Excerpted data:
-- Opening Marker --

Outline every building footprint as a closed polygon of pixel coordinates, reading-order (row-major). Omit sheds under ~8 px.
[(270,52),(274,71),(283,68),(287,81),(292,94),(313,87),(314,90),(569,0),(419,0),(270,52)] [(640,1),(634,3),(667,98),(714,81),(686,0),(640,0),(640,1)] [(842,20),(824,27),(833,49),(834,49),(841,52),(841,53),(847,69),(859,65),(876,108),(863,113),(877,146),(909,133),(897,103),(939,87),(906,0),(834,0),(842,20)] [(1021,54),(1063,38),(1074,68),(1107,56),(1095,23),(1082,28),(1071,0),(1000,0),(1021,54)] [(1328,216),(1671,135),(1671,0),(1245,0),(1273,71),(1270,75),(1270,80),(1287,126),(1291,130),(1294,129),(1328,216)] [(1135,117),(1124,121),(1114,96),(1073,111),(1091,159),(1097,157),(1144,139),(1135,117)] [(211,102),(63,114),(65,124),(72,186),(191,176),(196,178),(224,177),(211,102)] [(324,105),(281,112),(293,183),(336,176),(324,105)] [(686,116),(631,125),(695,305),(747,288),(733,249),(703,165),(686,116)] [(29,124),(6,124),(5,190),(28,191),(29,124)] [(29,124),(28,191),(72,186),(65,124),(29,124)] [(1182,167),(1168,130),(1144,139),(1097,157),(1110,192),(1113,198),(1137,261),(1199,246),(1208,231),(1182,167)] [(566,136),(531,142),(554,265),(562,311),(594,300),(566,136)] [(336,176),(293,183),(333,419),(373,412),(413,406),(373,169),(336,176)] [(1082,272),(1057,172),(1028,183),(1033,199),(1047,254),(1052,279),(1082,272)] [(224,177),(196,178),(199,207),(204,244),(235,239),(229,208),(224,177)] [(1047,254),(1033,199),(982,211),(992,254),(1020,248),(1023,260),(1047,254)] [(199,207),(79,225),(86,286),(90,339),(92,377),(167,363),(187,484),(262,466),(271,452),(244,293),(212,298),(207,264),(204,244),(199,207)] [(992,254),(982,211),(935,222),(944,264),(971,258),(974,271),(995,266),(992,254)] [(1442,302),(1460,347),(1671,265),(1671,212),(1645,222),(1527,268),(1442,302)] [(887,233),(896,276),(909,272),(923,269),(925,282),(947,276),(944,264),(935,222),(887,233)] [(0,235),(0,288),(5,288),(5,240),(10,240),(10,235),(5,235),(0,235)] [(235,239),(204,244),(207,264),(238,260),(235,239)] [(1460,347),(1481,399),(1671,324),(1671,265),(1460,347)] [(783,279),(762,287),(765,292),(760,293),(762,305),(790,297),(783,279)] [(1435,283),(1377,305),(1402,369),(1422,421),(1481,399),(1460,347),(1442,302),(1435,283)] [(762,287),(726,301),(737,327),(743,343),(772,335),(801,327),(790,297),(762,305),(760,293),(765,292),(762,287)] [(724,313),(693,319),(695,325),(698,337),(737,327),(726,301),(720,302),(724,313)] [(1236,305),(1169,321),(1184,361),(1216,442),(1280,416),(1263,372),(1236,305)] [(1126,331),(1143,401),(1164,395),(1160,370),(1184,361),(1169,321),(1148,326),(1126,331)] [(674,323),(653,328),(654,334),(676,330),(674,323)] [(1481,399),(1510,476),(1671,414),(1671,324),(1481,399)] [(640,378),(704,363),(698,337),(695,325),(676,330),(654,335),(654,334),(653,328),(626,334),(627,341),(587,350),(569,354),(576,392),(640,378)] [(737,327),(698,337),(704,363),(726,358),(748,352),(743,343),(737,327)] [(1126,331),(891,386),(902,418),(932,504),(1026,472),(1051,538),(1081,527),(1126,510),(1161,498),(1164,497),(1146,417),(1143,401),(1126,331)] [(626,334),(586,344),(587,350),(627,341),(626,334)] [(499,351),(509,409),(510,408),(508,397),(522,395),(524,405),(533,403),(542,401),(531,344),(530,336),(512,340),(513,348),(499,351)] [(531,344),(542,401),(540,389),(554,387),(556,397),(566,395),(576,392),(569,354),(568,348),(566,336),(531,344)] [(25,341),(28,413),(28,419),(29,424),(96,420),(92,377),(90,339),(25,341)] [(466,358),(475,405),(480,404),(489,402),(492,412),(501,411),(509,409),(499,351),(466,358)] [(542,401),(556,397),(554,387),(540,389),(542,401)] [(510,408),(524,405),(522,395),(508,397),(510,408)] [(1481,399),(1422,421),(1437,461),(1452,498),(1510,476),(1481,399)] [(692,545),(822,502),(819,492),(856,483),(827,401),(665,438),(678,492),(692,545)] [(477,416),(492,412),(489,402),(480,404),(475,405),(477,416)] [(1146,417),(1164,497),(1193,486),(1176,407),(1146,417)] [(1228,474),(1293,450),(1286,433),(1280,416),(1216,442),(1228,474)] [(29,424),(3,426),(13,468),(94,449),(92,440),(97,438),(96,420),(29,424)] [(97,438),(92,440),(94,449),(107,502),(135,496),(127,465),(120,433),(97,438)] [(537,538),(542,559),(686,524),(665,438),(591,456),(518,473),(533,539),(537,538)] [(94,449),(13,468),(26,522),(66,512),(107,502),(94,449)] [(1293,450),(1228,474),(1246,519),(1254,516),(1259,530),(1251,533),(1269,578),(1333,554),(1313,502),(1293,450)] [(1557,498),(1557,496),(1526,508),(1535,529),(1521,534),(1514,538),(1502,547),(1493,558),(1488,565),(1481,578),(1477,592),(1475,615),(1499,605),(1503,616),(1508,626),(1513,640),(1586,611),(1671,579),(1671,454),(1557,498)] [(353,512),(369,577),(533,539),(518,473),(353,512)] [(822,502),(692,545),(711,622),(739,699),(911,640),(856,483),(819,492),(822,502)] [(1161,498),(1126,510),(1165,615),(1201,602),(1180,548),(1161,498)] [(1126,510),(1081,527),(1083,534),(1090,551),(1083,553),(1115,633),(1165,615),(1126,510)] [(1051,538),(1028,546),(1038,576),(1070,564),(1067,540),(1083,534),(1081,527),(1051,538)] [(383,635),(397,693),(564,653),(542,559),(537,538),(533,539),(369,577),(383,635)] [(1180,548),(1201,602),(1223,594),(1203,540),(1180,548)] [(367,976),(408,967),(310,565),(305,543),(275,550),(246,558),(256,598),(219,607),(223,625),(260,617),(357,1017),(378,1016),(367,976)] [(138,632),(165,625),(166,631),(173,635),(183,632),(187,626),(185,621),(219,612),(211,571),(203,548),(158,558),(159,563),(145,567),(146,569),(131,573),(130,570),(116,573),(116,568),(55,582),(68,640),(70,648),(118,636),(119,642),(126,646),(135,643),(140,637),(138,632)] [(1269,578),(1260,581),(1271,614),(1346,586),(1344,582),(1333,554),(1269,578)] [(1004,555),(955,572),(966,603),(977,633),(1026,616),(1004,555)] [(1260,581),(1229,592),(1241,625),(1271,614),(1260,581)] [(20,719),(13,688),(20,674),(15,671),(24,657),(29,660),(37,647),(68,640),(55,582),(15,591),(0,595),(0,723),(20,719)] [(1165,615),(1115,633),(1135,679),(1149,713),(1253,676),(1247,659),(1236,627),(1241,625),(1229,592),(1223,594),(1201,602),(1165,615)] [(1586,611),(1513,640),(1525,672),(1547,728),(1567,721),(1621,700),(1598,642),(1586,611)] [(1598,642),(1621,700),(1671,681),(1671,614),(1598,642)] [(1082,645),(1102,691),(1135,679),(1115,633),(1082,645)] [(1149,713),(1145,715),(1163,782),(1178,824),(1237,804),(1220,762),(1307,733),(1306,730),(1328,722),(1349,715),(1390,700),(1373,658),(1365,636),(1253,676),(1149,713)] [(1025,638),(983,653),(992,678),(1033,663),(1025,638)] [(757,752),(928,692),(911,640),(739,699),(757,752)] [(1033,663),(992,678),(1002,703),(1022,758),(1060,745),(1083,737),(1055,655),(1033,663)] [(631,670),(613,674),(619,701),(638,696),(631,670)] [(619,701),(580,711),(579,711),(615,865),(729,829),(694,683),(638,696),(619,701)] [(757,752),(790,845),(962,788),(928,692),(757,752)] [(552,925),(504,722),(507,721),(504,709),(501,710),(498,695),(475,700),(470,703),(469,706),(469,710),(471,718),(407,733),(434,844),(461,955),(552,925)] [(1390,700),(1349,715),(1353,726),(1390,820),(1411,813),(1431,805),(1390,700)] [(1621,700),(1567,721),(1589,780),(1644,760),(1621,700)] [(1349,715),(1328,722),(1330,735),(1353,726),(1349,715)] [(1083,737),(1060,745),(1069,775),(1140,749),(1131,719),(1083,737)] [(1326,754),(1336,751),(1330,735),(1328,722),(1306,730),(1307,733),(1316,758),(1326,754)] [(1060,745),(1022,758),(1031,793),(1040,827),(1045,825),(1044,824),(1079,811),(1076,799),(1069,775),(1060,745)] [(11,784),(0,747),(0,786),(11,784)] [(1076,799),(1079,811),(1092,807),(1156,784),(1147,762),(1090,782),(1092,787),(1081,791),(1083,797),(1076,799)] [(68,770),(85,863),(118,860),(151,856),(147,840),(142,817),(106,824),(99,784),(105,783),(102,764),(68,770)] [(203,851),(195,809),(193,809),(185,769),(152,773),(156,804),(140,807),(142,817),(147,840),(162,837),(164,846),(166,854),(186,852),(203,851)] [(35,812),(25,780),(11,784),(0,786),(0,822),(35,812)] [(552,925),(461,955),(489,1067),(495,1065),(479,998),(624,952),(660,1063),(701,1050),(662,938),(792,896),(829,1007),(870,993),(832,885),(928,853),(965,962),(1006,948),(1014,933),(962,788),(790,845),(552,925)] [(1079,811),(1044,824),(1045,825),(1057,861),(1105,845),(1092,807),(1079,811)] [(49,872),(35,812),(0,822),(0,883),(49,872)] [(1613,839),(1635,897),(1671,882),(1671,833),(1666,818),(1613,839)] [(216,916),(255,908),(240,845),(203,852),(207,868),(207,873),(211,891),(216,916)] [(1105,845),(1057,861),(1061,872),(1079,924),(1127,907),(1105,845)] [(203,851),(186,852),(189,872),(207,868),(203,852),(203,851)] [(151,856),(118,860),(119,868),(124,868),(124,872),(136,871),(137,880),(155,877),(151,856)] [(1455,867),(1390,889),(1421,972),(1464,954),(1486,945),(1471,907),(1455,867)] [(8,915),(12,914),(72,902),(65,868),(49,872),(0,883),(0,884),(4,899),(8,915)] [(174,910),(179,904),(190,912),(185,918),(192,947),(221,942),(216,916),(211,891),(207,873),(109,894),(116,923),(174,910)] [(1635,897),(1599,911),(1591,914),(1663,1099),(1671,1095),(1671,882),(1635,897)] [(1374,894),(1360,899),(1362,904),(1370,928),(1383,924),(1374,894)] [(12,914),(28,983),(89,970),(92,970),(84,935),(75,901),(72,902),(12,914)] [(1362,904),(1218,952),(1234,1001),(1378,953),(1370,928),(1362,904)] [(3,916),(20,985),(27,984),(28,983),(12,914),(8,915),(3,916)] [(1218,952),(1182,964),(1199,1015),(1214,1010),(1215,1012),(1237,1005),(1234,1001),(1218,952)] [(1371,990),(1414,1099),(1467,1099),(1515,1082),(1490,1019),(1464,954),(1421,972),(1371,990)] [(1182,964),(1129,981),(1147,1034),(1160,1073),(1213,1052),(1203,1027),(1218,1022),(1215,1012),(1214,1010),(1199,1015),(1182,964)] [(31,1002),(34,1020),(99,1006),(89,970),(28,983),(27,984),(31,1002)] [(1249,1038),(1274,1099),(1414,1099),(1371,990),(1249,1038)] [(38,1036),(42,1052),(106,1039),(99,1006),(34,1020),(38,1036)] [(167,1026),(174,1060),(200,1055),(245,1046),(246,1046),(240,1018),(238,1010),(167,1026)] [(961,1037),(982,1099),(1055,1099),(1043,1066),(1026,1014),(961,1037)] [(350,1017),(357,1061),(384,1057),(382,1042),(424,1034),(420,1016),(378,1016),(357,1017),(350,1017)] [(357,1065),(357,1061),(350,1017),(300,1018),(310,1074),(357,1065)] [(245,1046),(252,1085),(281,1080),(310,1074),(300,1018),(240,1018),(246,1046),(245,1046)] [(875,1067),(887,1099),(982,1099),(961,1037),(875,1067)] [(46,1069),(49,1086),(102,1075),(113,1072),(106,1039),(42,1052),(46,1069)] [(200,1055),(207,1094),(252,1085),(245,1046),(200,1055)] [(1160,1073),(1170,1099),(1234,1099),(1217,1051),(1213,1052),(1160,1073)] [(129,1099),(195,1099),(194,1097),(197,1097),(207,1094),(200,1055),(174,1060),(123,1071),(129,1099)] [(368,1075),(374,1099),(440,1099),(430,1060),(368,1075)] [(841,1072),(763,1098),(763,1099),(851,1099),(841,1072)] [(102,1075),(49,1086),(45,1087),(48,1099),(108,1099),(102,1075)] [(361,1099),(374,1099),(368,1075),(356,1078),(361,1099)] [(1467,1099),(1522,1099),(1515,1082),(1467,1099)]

-- Closing Marker --
-- Opening Marker --

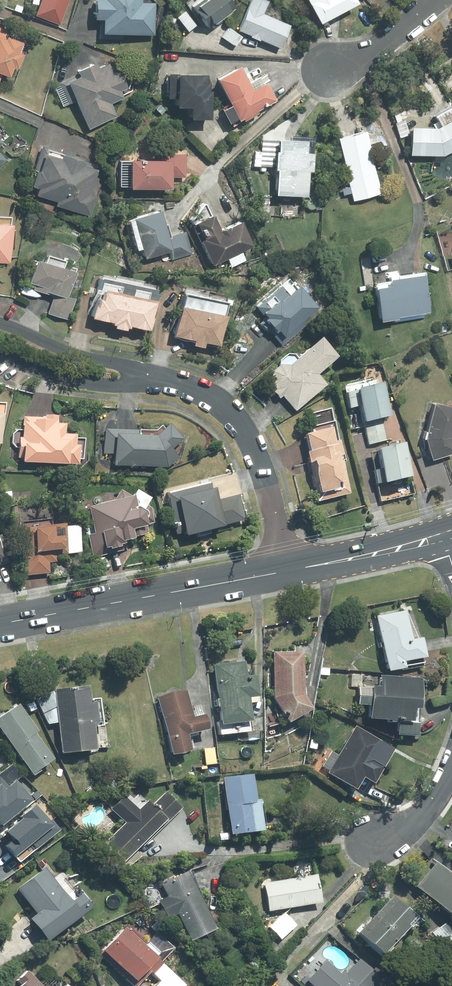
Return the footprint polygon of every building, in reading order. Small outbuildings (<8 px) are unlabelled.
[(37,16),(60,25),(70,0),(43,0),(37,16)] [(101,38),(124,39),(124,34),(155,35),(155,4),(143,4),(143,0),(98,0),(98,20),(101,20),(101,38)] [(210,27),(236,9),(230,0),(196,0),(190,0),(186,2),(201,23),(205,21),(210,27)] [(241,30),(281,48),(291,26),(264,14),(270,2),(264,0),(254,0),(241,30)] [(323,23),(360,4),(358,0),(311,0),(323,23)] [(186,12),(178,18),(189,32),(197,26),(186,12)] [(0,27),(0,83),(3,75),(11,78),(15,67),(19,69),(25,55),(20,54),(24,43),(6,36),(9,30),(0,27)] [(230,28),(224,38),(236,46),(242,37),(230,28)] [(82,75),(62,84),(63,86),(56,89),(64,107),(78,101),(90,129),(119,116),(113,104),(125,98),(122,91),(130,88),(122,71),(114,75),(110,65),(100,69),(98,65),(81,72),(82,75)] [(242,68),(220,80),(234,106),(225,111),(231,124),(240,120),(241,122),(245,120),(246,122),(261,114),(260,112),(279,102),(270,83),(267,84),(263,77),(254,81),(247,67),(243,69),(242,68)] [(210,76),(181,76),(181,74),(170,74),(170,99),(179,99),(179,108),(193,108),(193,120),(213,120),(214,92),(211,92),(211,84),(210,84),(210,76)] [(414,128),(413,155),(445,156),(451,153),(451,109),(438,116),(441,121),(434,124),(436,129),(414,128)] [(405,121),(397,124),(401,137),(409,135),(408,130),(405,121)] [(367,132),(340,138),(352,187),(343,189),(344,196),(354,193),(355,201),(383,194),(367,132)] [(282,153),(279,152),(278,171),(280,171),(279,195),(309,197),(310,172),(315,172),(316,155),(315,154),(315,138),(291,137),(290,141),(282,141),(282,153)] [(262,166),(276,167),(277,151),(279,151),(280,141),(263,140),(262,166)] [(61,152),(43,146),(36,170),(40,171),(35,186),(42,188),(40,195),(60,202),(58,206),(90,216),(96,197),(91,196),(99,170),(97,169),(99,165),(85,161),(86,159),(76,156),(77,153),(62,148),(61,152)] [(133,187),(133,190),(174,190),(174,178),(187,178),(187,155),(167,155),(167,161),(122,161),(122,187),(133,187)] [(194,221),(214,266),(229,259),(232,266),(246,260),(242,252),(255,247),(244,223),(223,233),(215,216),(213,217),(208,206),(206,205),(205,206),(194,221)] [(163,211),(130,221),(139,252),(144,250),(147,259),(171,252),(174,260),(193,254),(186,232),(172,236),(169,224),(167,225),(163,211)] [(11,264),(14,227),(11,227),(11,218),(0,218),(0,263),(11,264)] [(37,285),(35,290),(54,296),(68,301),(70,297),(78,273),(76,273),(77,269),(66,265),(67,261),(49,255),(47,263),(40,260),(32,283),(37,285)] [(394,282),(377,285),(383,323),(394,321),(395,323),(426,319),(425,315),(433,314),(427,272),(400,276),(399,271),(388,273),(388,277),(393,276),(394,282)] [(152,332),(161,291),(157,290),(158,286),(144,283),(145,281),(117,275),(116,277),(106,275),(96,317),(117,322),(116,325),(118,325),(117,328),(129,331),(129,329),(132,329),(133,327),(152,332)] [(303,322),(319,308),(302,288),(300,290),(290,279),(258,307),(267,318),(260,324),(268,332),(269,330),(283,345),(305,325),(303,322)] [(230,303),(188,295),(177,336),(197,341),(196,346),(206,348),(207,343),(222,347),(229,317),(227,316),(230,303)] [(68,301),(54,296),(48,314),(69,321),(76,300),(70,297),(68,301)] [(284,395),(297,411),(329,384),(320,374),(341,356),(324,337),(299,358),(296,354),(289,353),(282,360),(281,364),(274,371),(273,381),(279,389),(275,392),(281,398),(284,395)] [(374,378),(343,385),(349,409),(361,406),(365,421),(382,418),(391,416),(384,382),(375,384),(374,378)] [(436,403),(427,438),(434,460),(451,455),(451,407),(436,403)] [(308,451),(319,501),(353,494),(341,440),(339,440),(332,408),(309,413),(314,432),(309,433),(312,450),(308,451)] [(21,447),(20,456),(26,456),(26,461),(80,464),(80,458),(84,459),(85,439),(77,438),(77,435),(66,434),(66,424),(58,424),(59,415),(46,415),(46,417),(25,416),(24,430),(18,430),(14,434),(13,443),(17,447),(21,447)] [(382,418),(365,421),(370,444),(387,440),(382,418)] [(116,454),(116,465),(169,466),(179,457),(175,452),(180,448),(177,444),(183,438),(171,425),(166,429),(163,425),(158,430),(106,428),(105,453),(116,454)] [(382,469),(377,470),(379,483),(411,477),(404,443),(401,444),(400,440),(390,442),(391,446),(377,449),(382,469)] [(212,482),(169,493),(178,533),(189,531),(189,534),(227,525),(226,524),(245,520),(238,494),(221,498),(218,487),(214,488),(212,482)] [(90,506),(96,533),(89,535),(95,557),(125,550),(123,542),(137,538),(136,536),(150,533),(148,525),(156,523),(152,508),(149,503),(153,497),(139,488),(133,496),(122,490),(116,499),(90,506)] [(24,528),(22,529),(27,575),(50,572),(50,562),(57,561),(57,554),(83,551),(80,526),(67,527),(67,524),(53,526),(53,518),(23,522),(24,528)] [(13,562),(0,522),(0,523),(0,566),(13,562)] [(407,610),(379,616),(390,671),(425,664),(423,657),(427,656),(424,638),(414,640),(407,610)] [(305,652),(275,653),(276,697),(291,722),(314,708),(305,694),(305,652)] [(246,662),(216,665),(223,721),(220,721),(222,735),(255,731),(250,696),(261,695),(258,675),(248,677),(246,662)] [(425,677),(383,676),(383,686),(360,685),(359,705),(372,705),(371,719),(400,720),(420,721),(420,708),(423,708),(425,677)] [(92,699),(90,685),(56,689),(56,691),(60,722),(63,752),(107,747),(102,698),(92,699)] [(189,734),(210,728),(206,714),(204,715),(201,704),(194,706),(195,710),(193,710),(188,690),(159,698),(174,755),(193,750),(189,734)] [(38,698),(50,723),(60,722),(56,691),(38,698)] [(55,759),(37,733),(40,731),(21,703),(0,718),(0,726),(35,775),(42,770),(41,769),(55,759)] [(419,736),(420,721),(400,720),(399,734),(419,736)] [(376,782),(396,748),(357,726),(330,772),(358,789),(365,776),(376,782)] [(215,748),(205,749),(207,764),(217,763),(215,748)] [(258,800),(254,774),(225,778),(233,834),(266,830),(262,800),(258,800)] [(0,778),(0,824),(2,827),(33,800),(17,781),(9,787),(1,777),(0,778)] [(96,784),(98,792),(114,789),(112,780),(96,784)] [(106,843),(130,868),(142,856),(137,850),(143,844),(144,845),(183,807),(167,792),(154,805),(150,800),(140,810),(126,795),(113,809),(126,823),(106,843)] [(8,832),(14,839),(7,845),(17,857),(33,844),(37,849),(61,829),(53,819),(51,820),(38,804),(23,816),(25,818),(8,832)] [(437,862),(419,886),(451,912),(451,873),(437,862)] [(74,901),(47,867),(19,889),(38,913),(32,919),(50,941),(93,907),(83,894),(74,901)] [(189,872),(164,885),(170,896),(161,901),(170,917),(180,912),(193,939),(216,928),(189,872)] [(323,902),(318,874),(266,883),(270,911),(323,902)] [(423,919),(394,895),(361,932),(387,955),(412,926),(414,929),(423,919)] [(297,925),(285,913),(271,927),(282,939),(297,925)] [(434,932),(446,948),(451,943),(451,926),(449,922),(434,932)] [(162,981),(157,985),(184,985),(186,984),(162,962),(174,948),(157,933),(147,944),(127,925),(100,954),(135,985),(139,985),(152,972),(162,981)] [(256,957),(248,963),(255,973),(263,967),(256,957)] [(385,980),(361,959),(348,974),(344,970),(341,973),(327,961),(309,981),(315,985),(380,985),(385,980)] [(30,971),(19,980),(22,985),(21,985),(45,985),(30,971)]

-- Closing Marker --

Task to complete: Each line in the data that holds the string "every" should be found and copied.

Written answer:
Outline every building footprint as a closed polygon of pixel coordinates, reading-order (row-major). Omit sheds under ~8 px.
Return the footprint polygon of every building, in reading order. Small outbuildings (<8 px) are unlabelled.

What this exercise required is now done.